Task requirements: For the data below, retype word for word the lines from the one containing "U6: HG7881 -> TC118S" through the one containing "SW6: button (BTN, VCC) -> none"; drop the pictures.

Information given:
______________________________

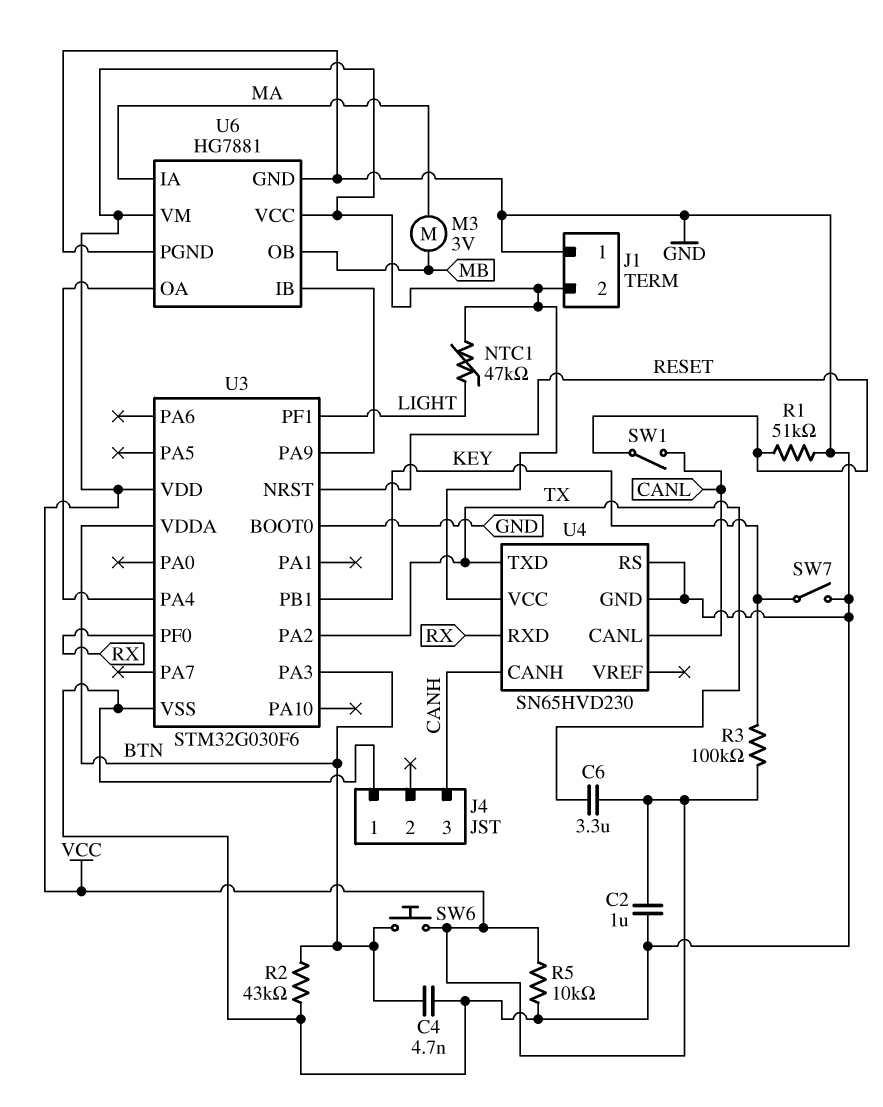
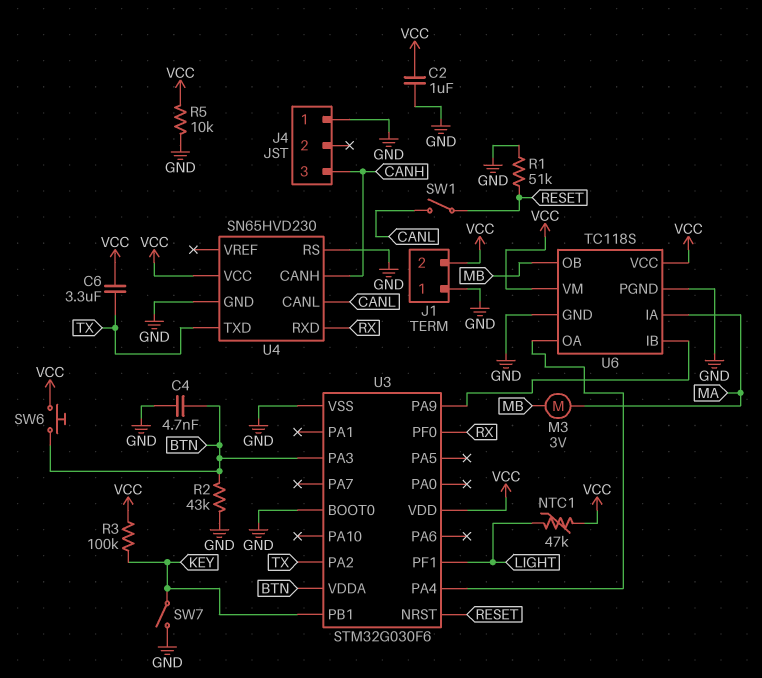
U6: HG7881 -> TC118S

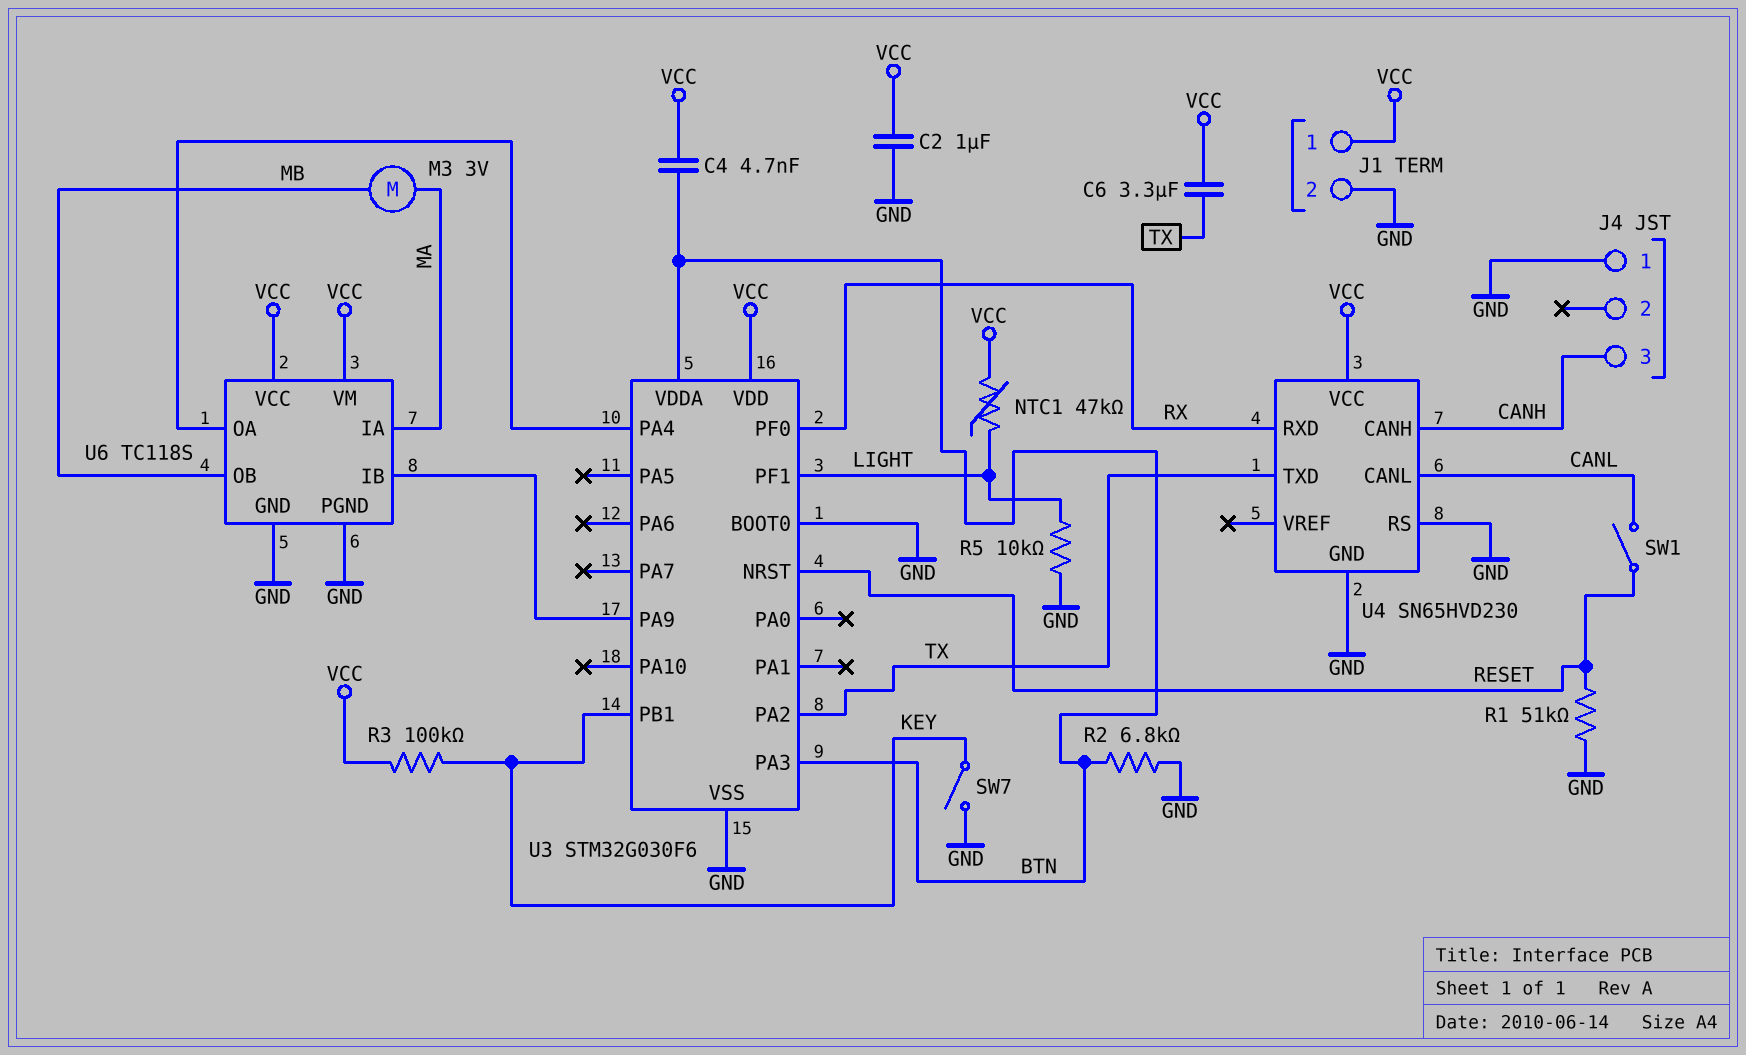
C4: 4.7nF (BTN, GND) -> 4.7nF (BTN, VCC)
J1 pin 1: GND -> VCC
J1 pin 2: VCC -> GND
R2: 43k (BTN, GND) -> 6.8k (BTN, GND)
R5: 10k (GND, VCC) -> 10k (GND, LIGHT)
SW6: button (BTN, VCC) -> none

______________________________

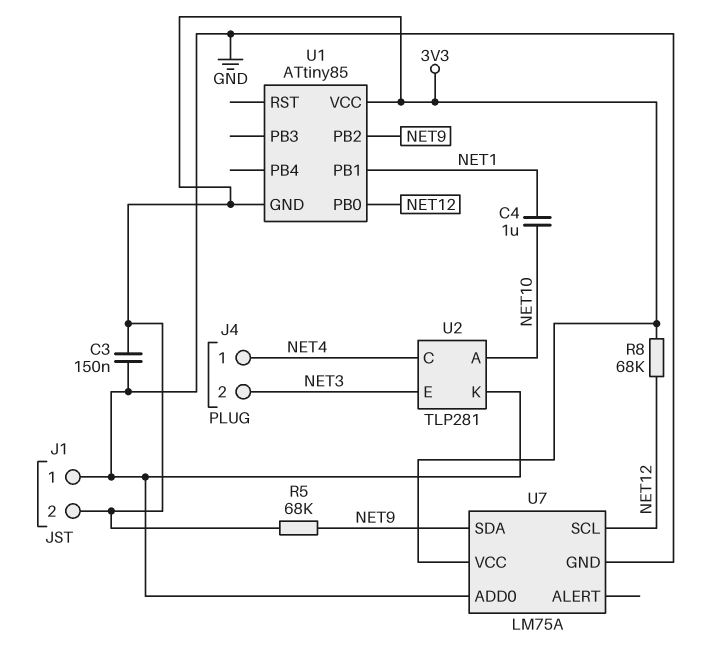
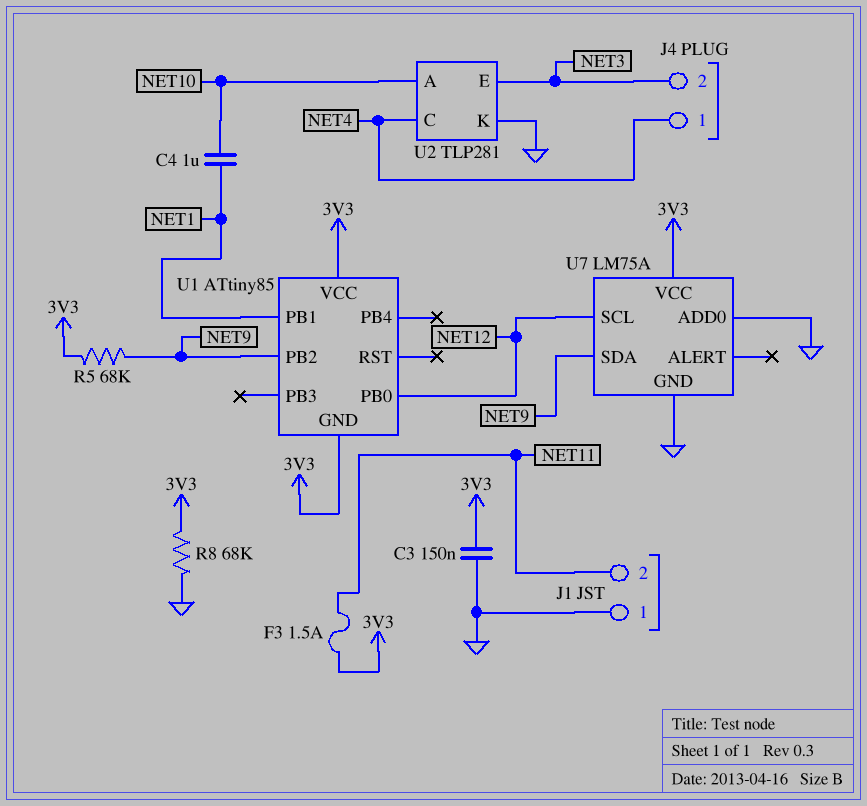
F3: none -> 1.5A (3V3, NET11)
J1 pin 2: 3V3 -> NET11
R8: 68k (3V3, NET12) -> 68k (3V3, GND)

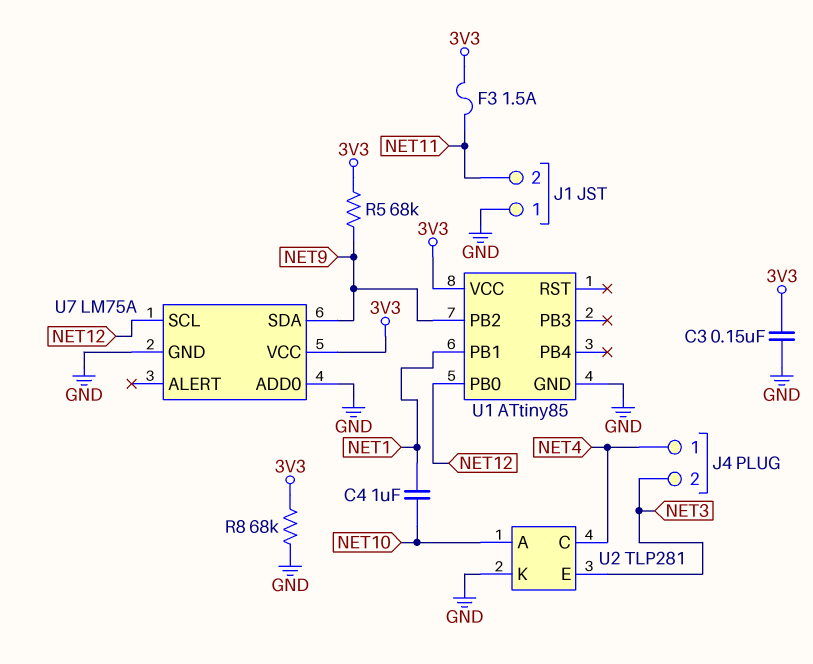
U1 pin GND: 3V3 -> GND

______________________________

Written solution:
U6: HG7881 -> TC118S

C4: 4.7nF (BTN, GND) -> 4.7nF (BTN, VCC)
J1 pin 1: GND -> VCC
J1 pin 2: VCC -> GND
R2: 43k (BTN, GND) -> 6.8k (BTN, GND)
R5: 10k (GND, VCC) -> 10k (GND, LIGHT)
SW6: button (BTN, VCC) -> none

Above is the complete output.